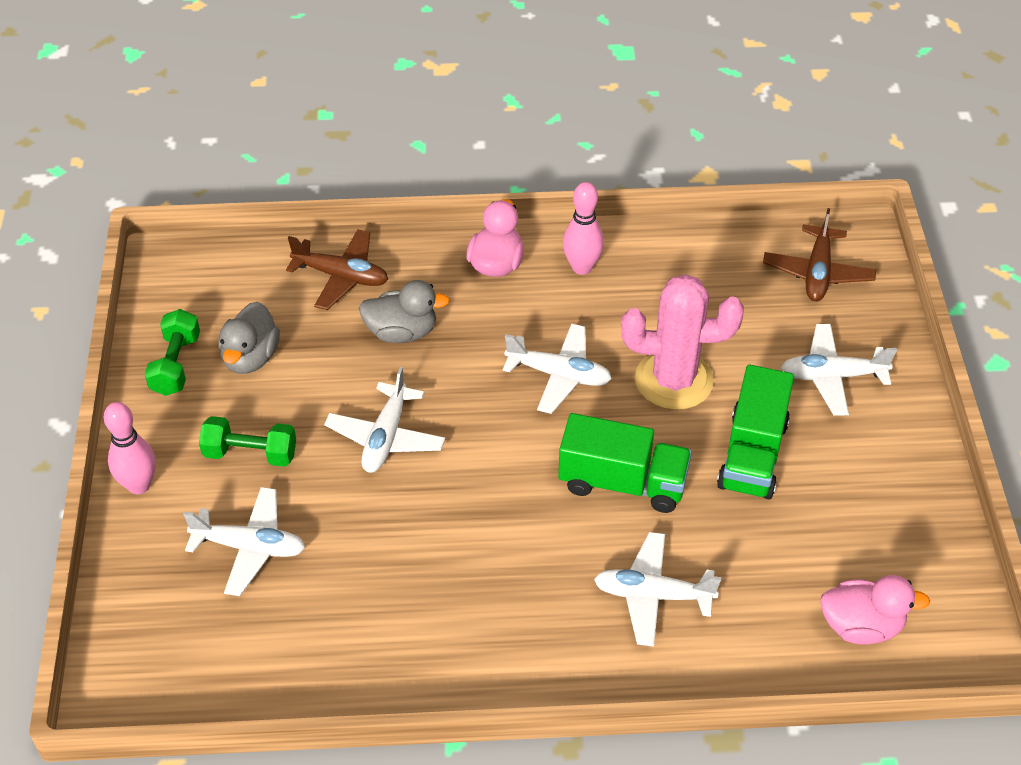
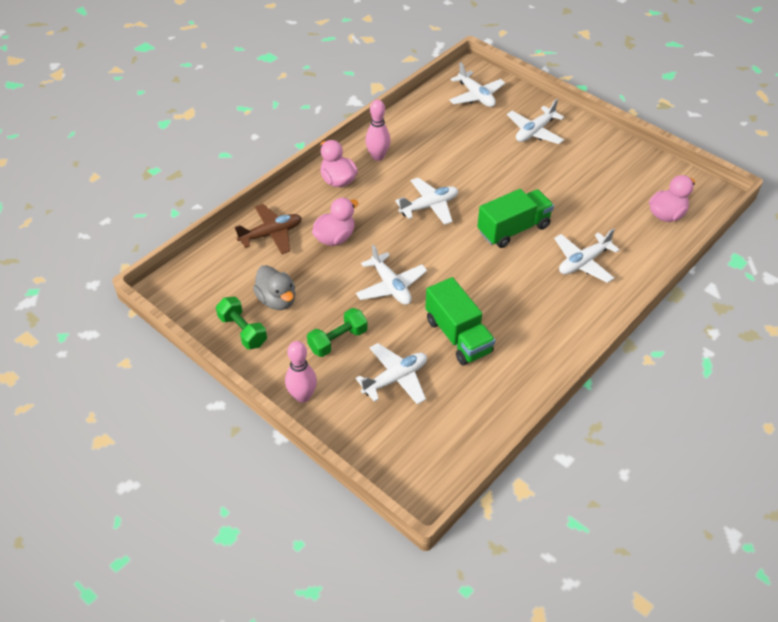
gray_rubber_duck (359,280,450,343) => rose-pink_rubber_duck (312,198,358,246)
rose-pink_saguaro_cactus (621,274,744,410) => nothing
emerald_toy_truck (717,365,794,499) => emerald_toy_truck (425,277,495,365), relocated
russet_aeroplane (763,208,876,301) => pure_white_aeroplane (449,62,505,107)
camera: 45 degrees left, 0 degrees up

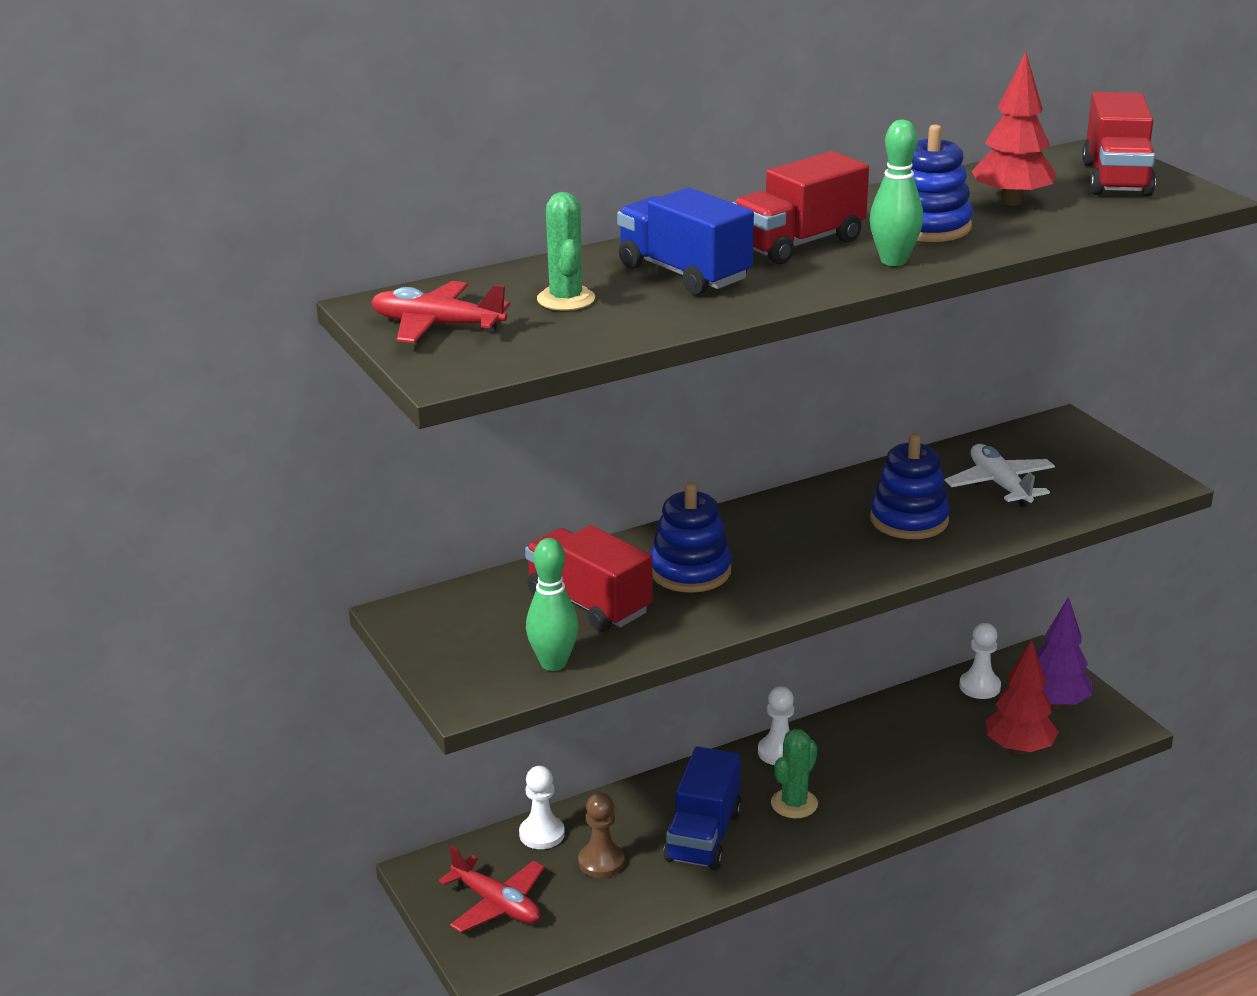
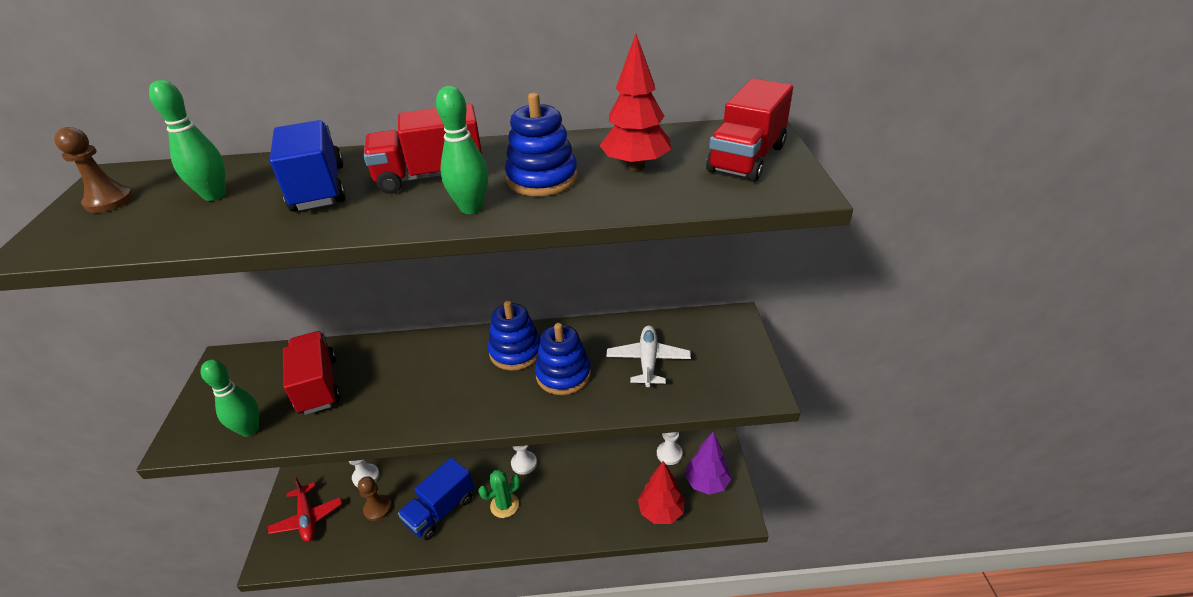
crimson_aeroplane (371,281,510,343) => russet_chess_pawn (54,127,134,213)
emerald_saguaro_cactus (537,192,595,311) => emerald_bowling_pin (149,80,226,201)
royal_blue_ring_stacker (650,482,731,593) => royal_blue_ring_stacker (488,301,541,371), relocated
camera: 25 degrees right, 10 degrees up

• _EXERCISE DIRECTIONS_:
Look above for the line with "rose-pink_saguaro_cactus (621,274,744,410) =>" and the line with "russet_aeroplane (763,208,876,301) =>", and reproduce exactly those two lines plus every line between, nothing more.

• _FINISHED TASK_:
rose-pink_saguaro_cactus (621,274,744,410) => nothing
emerald_toy_truck (717,365,794,499) => emerald_toy_truck (425,277,495,365), relocated
russet_aeroplane (763,208,876,301) => pure_white_aeroplane (449,62,505,107)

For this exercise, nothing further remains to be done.